-- BEGIN Information supplied --
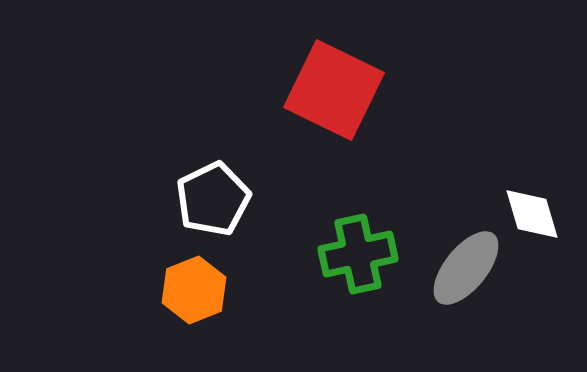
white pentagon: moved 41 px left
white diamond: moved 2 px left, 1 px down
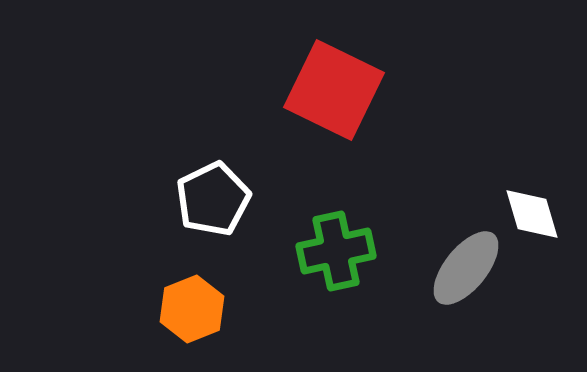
green cross: moved 22 px left, 3 px up
orange hexagon: moved 2 px left, 19 px down
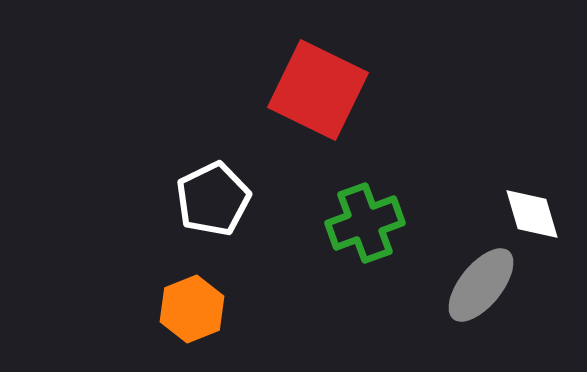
red square: moved 16 px left
green cross: moved 29 px right, 28 px up; rotated 8 degrees counterclockwise
gray ellipse: moved 15 px right, 17 px down
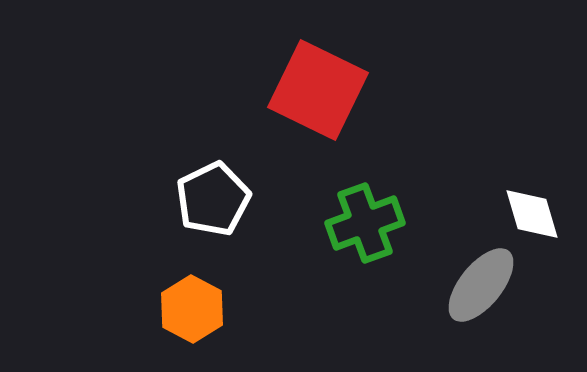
orange hexagon: rotated 10 degrees counterclockwise
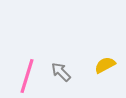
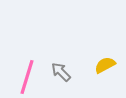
pink line: moved 1 px down
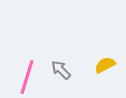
gray arrow: moved 2 px up
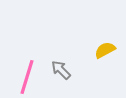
yellow semicircle: moved 15 px up
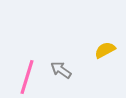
gray arrow: rotated 10 degrees counterclockwise
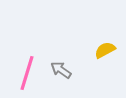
pink line: moved 4 px up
-- END Information supplied --
■ Task description ■
Rewrite the record lines above with each "counterclockwise" changed to "clockwise" and nothing else altered. Omit the picture lines.

■ Full answer ■
white pentagon: moved 41 px left
white diamond: moved 2 px left, 1 px down
green cross: moved 22 px left, 3 px up
orange hexagon: moved 2 px left, 19 px down
red square: moved 16 px left
green cross: moved 29 px right, 28 px up; rotated 8 degrees clockwise
gray ellipse: moved 15 px right, 17 px down
orange hexagon: rotated 10 degrees clockwise
pink line: moved 1 px down
gray arrow: moved 2 px up
yellow semicircle: moved 15 px up
gray arrow: rotated 10 degrees clockwise
pink line: moved 4 px up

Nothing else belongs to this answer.